+++ Data shown
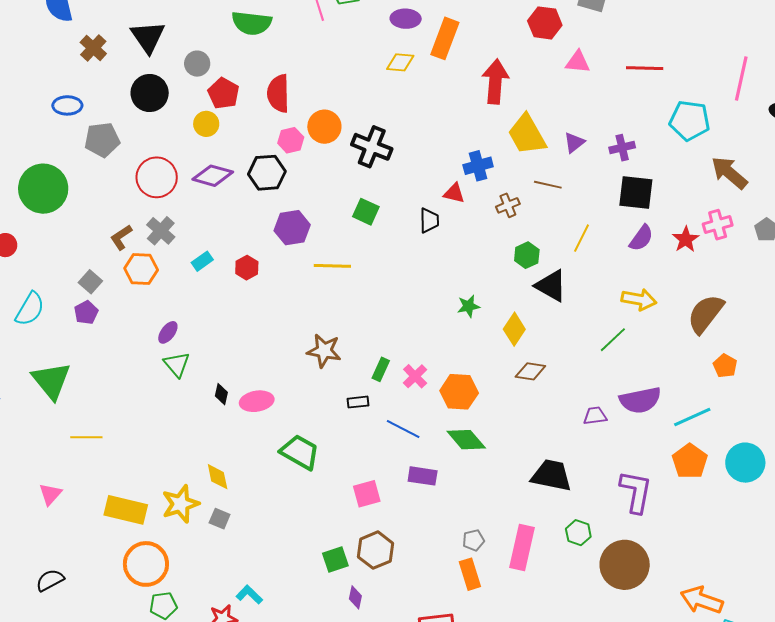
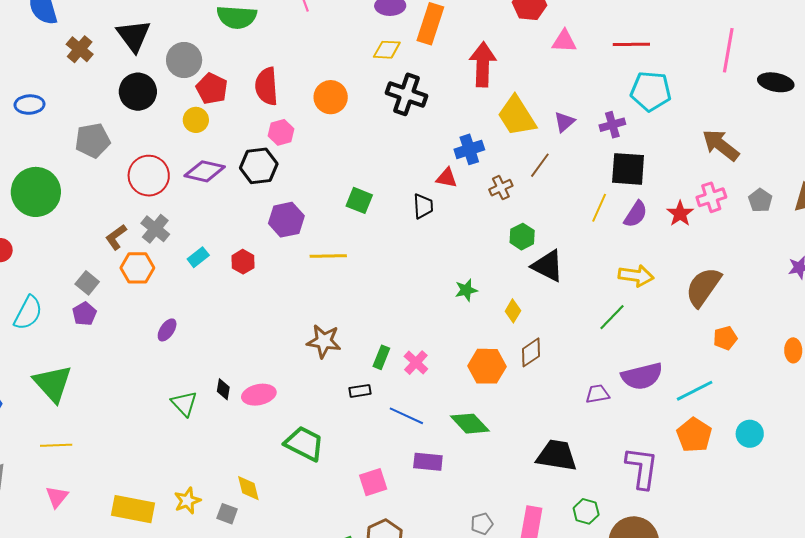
gray circle: (197, 64) -> (184, 60), size x1.4
blue ellipse: (67, 105) -> (29, 105), moved
cyan pentagon: (690, 120) -> (651, 91), moved
orange circle: (324, 127) -> (331, 97), moved
black cross: (372, 147) -> (407, 94), moved
brown line: (548, 185) -> (540, 165), turned -64
yellow line: (581, 238) -> (599, 208), moved
yellow diamond: (514, 329) -> (513, 311), size x0.7
green triangle: (177, 364) -> (184, 404), moved
orange pentagon: (725, 366) -> (725, 338), turned 30
brown diamond: (530, 371) -> (531, 352), turned -40
orange hexagon: (459, 392) -> (487, 366), moved
yellow line: (86, 437) -> (56, 445), moved
cyan circle: (745, 463) -> (750, 434), size x0.7
yellow diamond: (218, 477) -> (248, 488), moved
yellow star: (180, 504) -> (187, 501), size x0.7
++++++
Exercise goal
Leave the pictures aside and give the records above back word for word.

Answer below
gray circle: (197, 64) -> (184, 60), size x1.4
blue ellipse: (67, 105) -> (29, 105), moved
cyan pentagon: (690, 120) -> (651, 91), moved
orange circle: (324, 127) -> (331, 97), moved
black cross: (372, 147) -> (407, 94), moved
brown line: (548, 185) -> (540, 165), turned -64
yellow line: (581, 238) -> (599, 208), moved
yellow diamond: (514, 329) -> (513, 311), size x0.7
green triangle: (177, 364) -> (184, 404), moved
orange pentagon: (725, 366) -> (725, 338), turned 30
brown diamond: (530, 371) -> (531, 352), turned -40
orange hexagon: (459, 392) -> (487, 366), moved
yellow line: (86, 437) -> (56, 445), moved
cyan circle: (745, 463) -> (750, 434), size x0.7
yellow diamond: (218, 477) -> (248, 488), moved
yellow star: (180, 504) -> (187, 501), size x0.7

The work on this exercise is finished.